_DIRECTIONS FOR THIS TASK_
Please give back only the lines below from the one containing "building: none -> [115,310,154,358]" to the one containing "building: [302,434,366,495] -> none", each repeated word for word, both ends included.

[PROVIDED RECORDS Boundary: Start]

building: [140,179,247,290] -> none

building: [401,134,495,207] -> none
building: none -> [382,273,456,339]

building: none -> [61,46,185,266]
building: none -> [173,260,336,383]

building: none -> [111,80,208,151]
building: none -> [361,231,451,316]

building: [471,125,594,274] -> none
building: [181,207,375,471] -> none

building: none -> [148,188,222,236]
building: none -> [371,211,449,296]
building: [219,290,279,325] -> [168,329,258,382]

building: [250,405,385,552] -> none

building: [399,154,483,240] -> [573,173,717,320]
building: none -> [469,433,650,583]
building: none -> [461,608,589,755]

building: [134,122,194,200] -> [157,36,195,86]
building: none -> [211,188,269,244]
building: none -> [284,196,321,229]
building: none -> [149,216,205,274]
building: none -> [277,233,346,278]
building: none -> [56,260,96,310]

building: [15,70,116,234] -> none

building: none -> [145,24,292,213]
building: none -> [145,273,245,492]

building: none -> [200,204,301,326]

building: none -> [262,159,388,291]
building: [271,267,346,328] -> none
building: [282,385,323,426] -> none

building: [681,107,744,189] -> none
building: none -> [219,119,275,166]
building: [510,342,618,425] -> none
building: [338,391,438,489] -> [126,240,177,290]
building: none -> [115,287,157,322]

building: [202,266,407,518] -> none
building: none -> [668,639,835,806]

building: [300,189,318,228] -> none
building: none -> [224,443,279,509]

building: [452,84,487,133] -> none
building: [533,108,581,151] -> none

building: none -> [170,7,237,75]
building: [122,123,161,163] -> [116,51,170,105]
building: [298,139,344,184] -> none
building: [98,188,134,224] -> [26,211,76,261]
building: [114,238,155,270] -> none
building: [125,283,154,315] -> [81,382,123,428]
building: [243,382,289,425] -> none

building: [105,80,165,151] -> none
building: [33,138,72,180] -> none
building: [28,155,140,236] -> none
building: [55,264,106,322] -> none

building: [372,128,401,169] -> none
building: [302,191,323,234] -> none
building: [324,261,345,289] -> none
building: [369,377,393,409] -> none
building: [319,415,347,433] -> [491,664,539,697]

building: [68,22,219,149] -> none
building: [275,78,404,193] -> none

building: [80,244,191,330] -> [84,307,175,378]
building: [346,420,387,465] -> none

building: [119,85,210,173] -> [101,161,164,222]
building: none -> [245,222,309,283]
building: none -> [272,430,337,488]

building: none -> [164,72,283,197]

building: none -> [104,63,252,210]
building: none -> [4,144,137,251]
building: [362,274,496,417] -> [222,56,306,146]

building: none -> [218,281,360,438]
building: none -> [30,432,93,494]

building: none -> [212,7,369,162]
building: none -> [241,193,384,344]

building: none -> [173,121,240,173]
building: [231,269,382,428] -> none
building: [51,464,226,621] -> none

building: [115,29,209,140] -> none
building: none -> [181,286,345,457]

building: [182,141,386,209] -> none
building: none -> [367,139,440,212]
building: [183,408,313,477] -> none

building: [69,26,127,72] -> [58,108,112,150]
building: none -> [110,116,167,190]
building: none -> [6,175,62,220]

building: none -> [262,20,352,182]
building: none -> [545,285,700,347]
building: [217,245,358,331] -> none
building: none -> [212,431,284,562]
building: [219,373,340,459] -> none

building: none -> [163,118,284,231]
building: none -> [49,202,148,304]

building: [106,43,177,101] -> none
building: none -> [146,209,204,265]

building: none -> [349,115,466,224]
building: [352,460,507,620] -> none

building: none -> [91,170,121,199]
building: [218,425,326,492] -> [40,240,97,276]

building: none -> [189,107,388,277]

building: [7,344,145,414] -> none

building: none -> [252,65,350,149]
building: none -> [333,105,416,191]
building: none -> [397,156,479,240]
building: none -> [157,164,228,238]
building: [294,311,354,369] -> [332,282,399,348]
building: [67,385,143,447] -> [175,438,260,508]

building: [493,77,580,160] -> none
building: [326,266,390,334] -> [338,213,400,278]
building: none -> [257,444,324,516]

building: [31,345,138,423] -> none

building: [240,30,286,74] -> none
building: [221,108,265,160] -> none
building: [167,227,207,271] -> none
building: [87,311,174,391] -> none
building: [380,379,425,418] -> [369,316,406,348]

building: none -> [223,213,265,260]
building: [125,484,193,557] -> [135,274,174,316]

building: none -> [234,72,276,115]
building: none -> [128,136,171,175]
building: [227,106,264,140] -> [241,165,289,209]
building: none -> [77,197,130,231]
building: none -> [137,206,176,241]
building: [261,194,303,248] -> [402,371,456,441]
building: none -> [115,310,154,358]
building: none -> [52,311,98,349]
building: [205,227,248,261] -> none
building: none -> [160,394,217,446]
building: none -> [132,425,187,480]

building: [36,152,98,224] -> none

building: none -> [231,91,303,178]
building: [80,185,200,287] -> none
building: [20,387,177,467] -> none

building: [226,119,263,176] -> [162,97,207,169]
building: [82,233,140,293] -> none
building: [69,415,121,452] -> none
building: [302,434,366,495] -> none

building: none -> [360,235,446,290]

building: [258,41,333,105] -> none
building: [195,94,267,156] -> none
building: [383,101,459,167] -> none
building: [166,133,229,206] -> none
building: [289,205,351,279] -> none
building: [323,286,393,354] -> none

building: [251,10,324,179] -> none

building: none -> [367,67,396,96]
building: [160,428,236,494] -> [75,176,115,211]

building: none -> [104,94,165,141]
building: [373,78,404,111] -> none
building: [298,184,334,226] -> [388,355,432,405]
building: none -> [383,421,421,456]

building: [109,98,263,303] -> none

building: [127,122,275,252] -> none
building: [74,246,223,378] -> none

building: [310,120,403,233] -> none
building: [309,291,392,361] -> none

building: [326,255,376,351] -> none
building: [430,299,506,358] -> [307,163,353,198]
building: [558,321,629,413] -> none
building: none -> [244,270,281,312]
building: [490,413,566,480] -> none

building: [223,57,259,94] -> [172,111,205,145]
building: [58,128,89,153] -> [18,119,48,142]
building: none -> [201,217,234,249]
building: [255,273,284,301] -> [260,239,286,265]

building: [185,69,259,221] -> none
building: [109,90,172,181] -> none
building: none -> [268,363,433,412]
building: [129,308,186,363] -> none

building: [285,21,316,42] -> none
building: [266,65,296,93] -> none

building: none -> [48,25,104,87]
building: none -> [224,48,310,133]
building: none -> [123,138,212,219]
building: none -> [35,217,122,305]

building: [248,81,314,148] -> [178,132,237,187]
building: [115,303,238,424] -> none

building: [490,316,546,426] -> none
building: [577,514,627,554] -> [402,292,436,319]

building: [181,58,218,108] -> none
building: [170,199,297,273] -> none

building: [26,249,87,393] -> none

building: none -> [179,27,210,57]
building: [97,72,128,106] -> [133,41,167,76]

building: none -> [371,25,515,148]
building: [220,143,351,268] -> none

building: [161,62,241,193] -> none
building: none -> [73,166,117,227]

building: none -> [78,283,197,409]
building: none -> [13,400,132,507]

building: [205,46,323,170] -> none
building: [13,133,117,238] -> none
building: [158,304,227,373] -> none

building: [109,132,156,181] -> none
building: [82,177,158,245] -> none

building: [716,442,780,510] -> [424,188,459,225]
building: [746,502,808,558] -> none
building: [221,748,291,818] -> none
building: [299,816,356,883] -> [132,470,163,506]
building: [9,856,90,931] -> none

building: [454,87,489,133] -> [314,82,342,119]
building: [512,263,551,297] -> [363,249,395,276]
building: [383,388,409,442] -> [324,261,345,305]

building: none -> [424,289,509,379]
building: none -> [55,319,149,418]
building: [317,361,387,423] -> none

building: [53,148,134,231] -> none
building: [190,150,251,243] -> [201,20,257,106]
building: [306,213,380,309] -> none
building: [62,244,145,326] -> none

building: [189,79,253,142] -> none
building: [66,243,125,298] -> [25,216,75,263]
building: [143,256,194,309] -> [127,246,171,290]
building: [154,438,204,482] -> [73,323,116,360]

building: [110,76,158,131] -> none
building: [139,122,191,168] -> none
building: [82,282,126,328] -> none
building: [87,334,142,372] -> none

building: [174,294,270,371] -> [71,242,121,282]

[PROVIDED RECORDS Boundary: End]

_EXPECTED ANSWER_
building: none -> [115,310,154,358]
building: none -> [52,311,98,349]
building: [205,227,248,261] -> none
building: none -> [160,394,217,446]
building: none -> [132,425,187,480]

building: [36,152,98,224] -> none

building: none -> [231,91,303,178]
building: [80,185,200,287] -> none
building: [20,387,177,467] -> none

building: [226,119,263,176] -> [162,97,207,169]
building: [82,233,140,293] -> none
building: [69,415,121,452] -> none
building: [302,434,366,495] -> none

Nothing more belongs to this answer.